WORK TO COMPLETE: Of the entries below, return only those lines from the line with "blue spray bottle: 0 -> 2" to the line with "yellow spray bottle: 4 -> 2", exactly, both included.

DATASET RECORDS:
^^^^
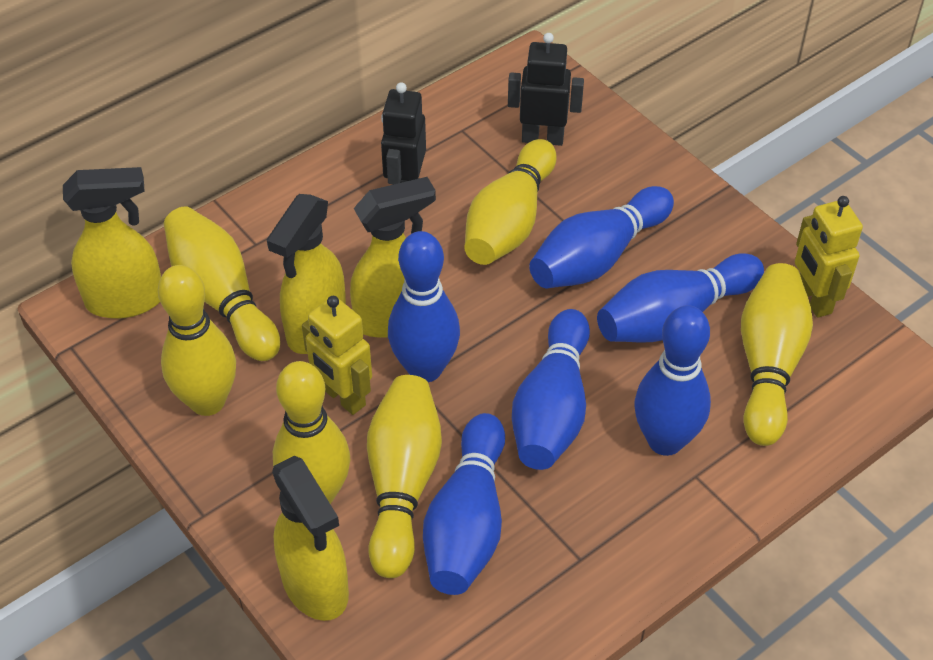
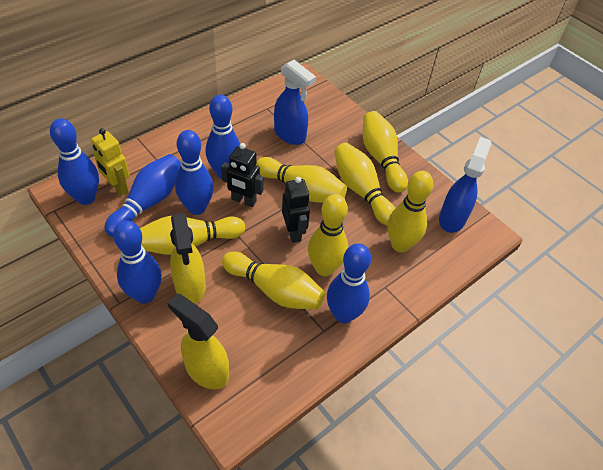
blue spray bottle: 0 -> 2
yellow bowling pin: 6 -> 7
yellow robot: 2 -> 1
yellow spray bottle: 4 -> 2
^^^^
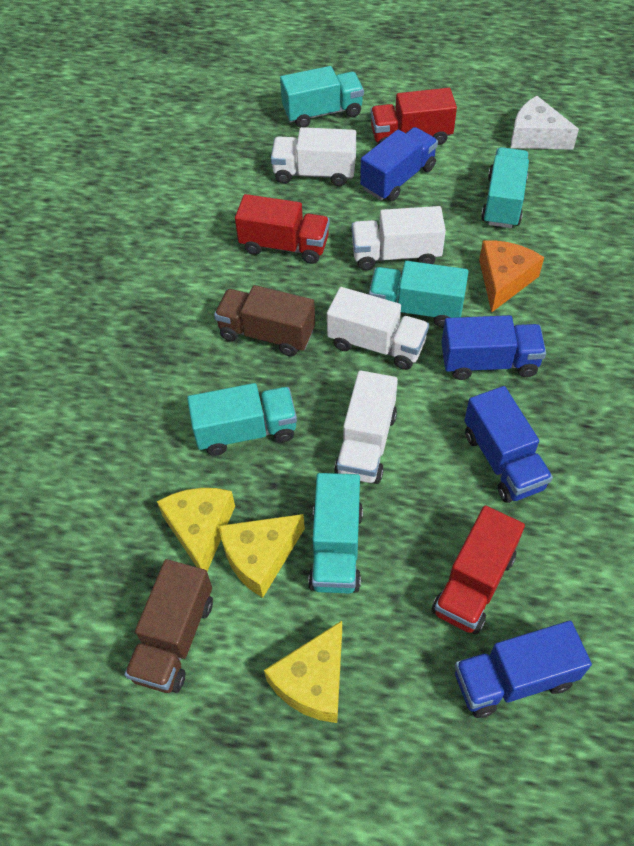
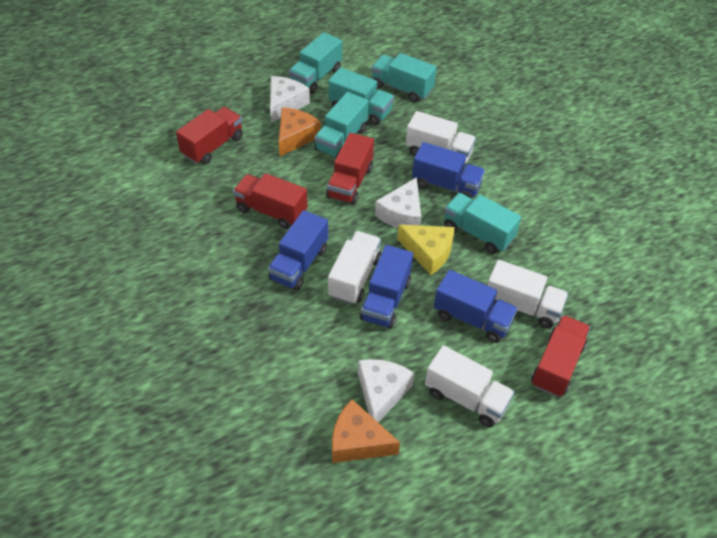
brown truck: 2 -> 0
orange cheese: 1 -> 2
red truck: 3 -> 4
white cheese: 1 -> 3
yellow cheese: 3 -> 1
^^^^
ANSWER TO THIS TASK:
blue spray bottle: 0 -> 2
yellow bowling pin: 6 -> 7
yellow robot: 2 -> 1
yellow spray bottle: 4 -> 2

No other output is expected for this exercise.